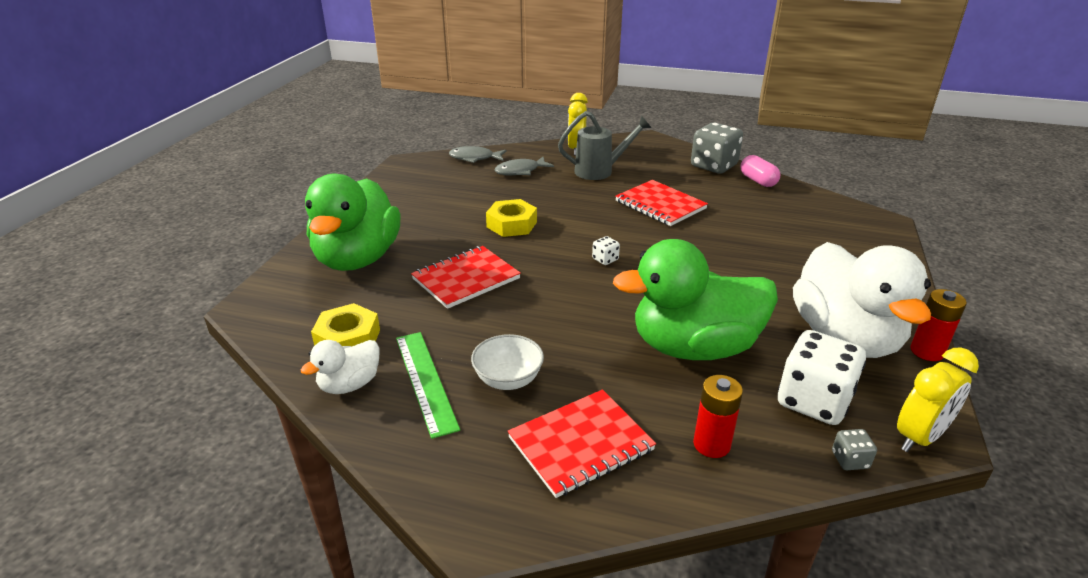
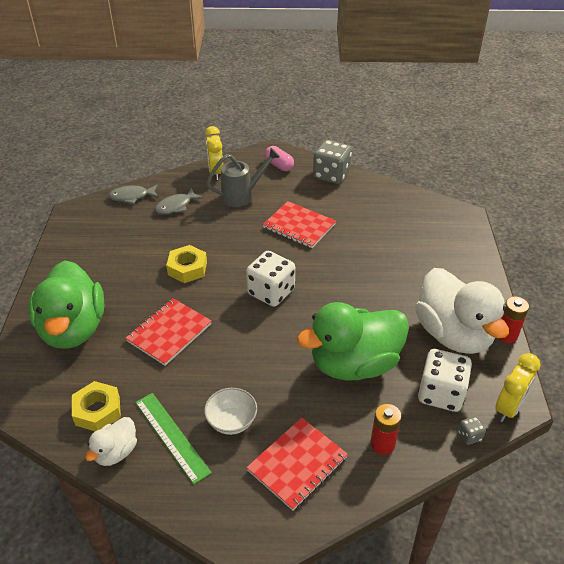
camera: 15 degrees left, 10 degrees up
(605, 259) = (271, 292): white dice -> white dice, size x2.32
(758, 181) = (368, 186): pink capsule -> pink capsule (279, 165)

...

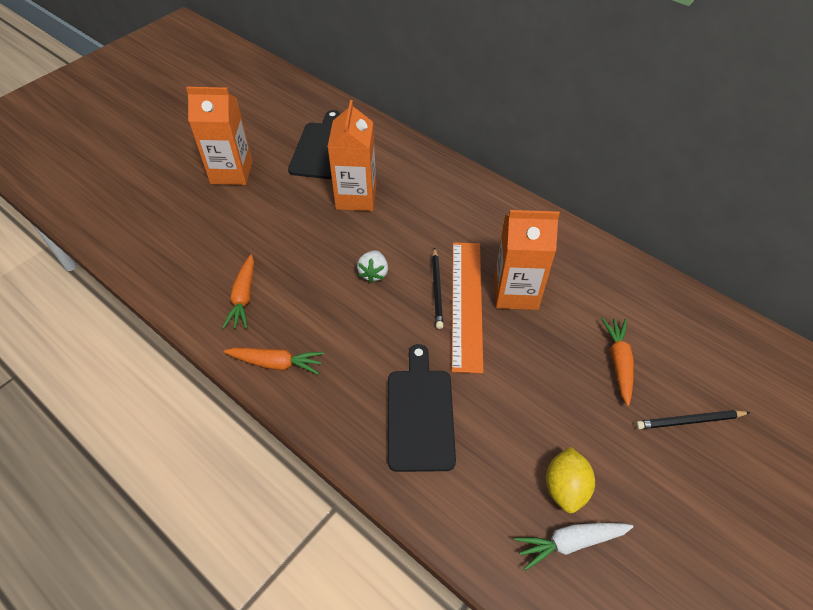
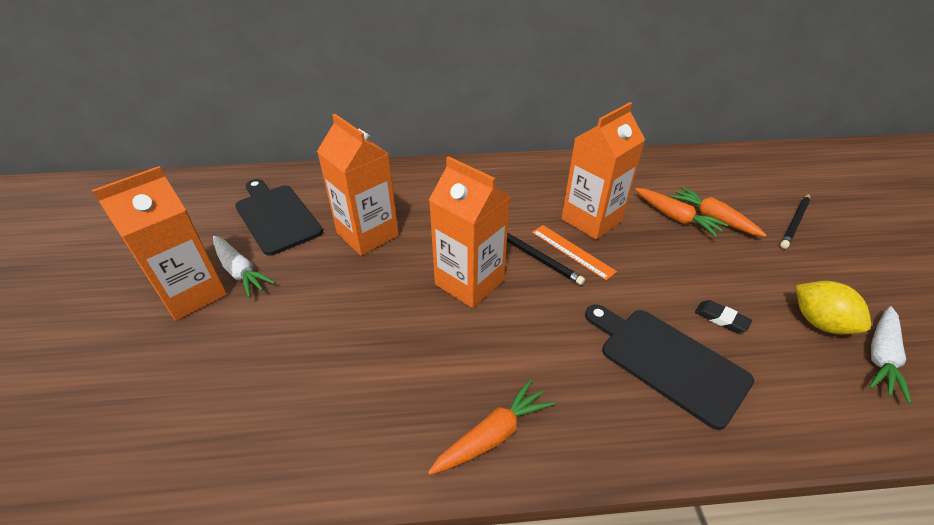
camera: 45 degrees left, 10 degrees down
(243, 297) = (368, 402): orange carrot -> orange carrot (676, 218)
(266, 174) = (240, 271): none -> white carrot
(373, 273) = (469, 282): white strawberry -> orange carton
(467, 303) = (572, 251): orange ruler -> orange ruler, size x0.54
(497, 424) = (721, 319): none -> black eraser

* * *

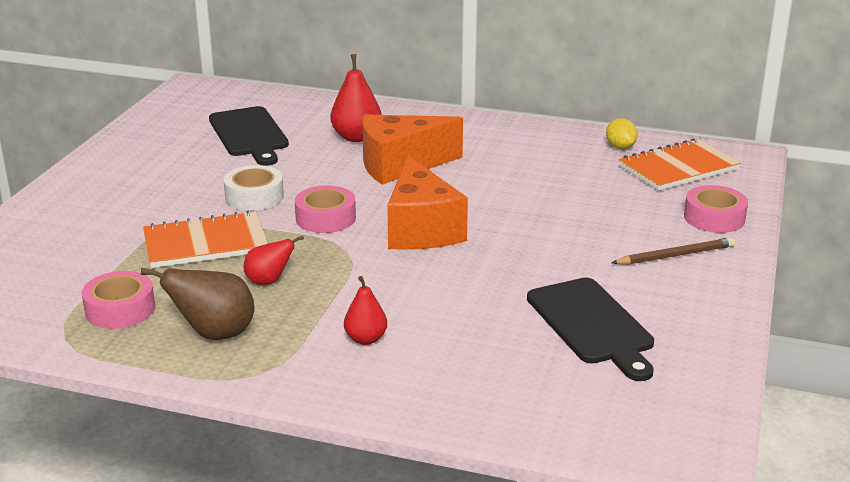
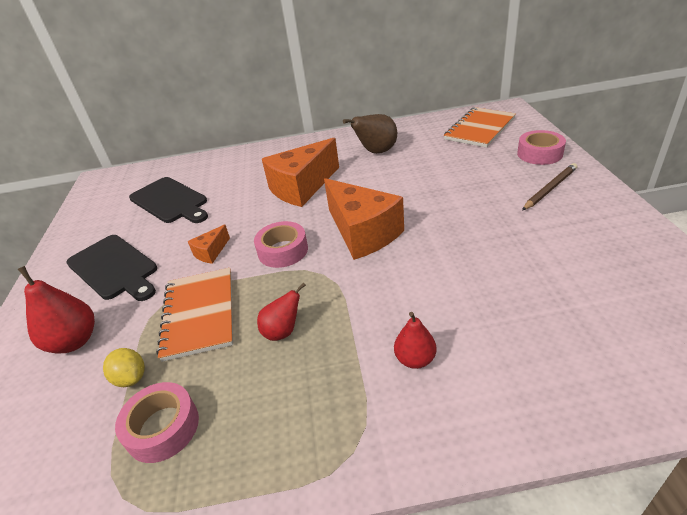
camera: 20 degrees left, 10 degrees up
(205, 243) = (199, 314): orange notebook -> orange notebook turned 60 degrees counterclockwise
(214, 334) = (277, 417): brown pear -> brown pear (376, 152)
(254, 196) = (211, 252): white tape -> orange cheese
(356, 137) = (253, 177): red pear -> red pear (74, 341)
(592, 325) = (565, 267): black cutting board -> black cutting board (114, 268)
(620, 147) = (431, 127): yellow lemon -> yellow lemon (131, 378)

= EXERCISE INSTRUCTIONS =
If a line in the listing holds the word "carrot", copy it out.

= RESPONSE =
(243, 297) = (368, 402): orange carrot -> orange carrot (676, 218)
(266, 174) = (240, 271): none -> white carrot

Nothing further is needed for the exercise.